### YOUR ASSIGNMENT:
For the entries that follow, give the number of lines holding the string "screwdriver" and nothing more.

** THE INPUT follows **

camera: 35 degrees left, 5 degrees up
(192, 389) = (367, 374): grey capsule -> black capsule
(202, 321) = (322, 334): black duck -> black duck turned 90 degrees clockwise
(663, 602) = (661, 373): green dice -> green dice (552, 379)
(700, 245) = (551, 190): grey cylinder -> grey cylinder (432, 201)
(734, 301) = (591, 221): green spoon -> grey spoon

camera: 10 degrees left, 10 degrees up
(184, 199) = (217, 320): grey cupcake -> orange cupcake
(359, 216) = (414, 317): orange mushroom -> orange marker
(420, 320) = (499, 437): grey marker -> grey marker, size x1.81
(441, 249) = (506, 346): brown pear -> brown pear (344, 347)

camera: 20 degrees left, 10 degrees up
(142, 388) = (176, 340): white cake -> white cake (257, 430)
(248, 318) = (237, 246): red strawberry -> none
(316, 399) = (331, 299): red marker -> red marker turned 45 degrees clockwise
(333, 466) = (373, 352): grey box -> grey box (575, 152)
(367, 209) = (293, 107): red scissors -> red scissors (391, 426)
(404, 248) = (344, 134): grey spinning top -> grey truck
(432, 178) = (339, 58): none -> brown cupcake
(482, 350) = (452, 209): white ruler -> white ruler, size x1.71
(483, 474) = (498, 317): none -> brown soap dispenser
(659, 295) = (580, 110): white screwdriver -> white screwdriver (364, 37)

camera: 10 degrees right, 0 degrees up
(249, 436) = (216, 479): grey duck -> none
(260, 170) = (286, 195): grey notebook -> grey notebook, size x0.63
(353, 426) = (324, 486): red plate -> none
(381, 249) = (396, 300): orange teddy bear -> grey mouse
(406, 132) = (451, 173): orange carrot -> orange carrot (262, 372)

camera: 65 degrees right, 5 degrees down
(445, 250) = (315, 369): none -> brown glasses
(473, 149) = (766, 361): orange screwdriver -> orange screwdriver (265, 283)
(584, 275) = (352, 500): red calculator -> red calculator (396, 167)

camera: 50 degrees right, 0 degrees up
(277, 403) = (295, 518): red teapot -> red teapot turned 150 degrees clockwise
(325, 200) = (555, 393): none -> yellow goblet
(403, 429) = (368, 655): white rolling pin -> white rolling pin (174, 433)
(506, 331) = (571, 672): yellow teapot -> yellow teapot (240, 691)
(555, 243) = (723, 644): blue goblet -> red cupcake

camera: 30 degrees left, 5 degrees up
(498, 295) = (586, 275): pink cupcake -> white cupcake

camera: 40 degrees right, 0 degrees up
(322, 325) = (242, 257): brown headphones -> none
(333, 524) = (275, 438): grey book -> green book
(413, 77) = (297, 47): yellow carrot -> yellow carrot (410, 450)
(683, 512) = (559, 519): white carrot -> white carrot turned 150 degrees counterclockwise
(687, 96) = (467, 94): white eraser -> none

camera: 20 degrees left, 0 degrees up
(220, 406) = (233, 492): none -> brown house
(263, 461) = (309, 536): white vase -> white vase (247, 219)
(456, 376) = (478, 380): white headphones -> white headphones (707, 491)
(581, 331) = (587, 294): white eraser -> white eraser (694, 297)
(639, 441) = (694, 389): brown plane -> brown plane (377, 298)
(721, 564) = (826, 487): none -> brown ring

** End of THE INPUT **

### EXPECTED ANSWER:
2